▶ **The problem**
Below are the records; copy out every line that holds the word "mushroom".

** Opening Exercise materials block **

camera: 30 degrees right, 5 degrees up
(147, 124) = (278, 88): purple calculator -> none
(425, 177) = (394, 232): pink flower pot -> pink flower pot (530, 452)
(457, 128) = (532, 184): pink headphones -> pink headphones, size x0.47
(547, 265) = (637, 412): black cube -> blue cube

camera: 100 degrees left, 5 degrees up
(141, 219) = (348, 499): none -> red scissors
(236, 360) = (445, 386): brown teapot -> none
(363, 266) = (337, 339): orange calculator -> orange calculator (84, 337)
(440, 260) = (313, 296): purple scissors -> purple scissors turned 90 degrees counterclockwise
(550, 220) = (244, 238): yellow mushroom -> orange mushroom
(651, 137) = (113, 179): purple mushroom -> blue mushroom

** Closing Exercise materials block **
** Opening Exercise materials block **

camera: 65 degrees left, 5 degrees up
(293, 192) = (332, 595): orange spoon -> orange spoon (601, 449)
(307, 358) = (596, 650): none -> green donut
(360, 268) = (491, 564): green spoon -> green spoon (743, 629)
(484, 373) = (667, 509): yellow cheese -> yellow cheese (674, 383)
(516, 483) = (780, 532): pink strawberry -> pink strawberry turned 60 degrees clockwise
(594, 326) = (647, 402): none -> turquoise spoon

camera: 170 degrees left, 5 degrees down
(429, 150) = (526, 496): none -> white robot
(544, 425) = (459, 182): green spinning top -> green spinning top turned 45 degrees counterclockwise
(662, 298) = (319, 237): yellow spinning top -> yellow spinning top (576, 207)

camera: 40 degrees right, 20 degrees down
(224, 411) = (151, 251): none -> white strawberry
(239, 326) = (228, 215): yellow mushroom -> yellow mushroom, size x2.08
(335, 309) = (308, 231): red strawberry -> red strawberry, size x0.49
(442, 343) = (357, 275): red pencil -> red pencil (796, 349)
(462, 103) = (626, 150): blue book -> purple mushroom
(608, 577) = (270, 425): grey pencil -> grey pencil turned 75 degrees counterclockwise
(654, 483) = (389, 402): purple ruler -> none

** Closing Exercise materials block **

▶ **Solution to the problem**
(550, 220) = (244, 238): yellow mushroom -> orange mushroom
(651, 137) = (113, 179): purple mushroom -> blue mushroom
(239, 326) = (228, 215): yellow mushroom -> yellow mushroom, size x2.08
(462, 103) = (626, 150): blue book -> purple mushroom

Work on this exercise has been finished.